** What the exercise asks **
For this exercise, restate word for word only the lines from the one containing "building: none -> [169,360,263,431]" through the last line below. Pictures do not get copied.

[Listed records]

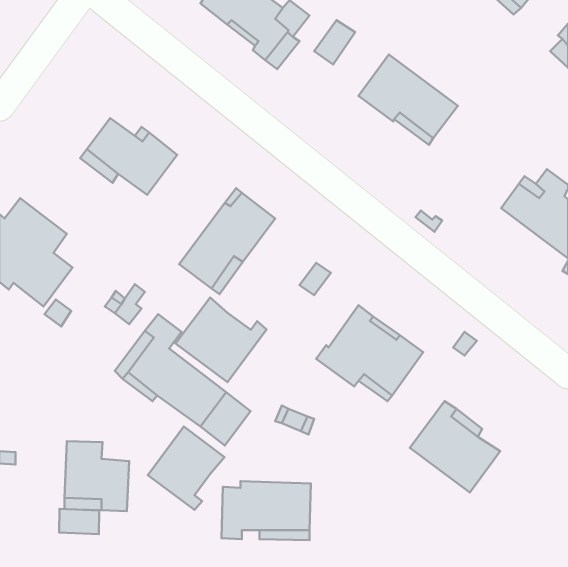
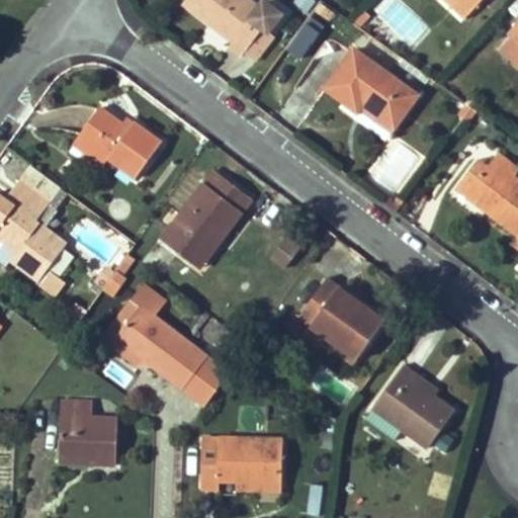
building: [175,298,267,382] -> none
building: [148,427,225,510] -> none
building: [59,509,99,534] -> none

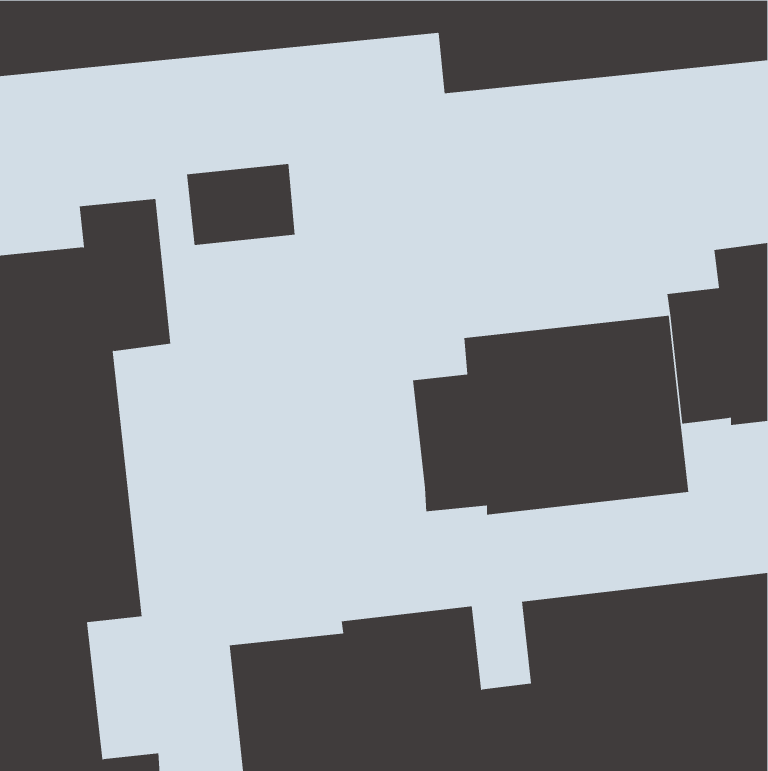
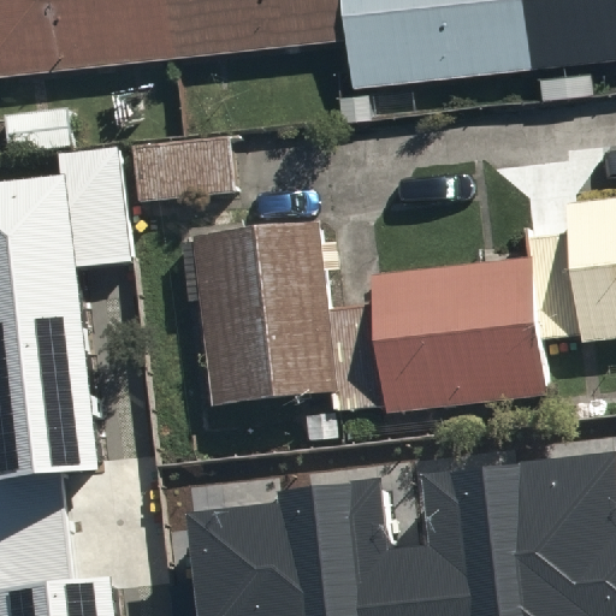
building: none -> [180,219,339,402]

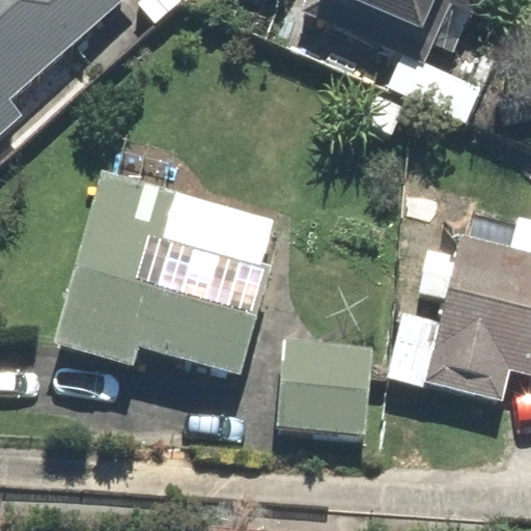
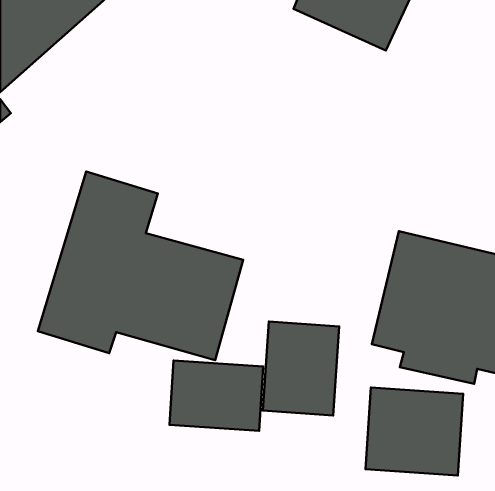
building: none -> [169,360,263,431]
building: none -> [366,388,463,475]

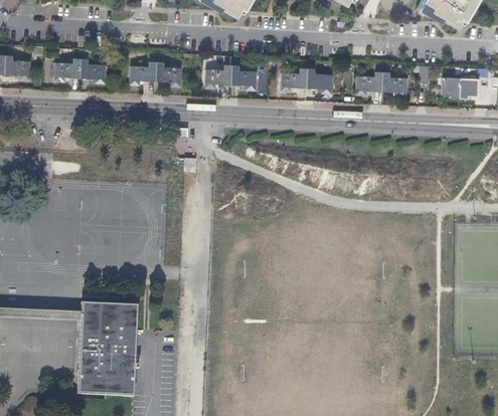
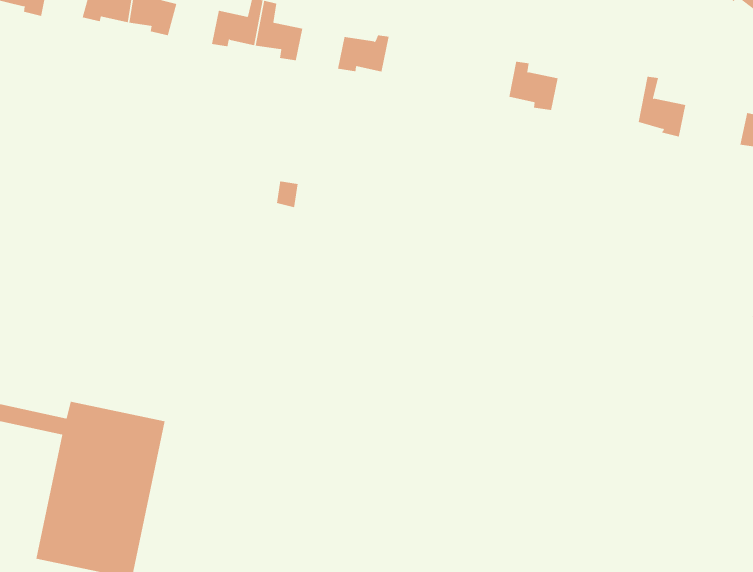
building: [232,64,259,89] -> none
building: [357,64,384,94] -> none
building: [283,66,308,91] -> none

[/Listed records]

** Answer to this problem **
building: none -> [169,360,263,431]
building: none -> [366,388,463,475]

building: [232,64,259,89] -> none
building: [357,64,384,94] -> none
building: [283,66,308,91] -> none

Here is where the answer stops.